* Supplied data *

━━━━━━━━

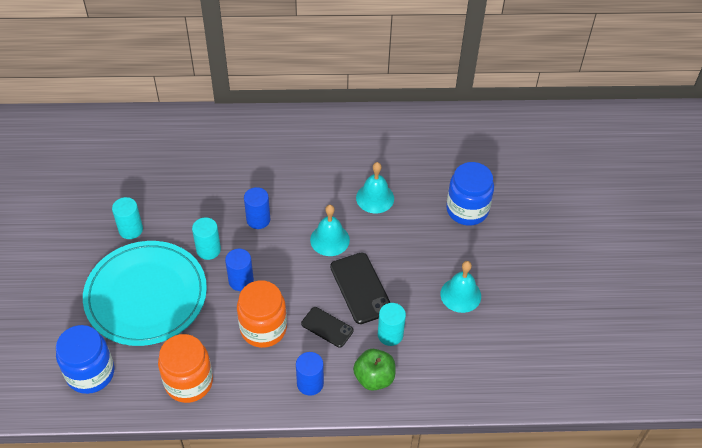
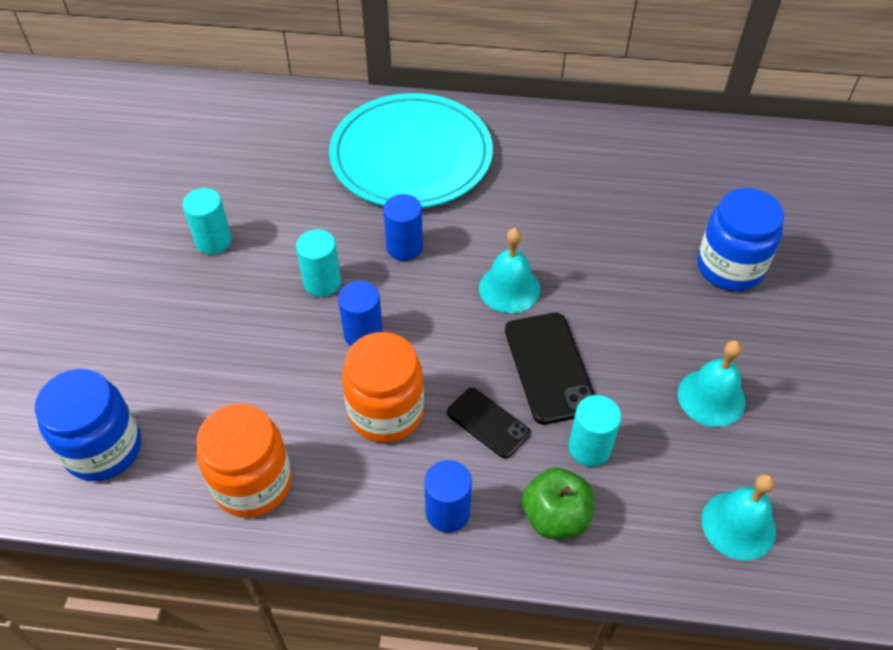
camera: 10 degrees right, 0 degrees up
turquoise plate [83,241,207,346] -> turquoise plate moved to [329,93,493,208]
turquoise bell [356,162,394,214] -> turquoise bell moved to [702,474,776,560]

━━━━━━━━

* What you will do *
The required answer is a single number: how many lines above hold the string "moved".

* Result below *
2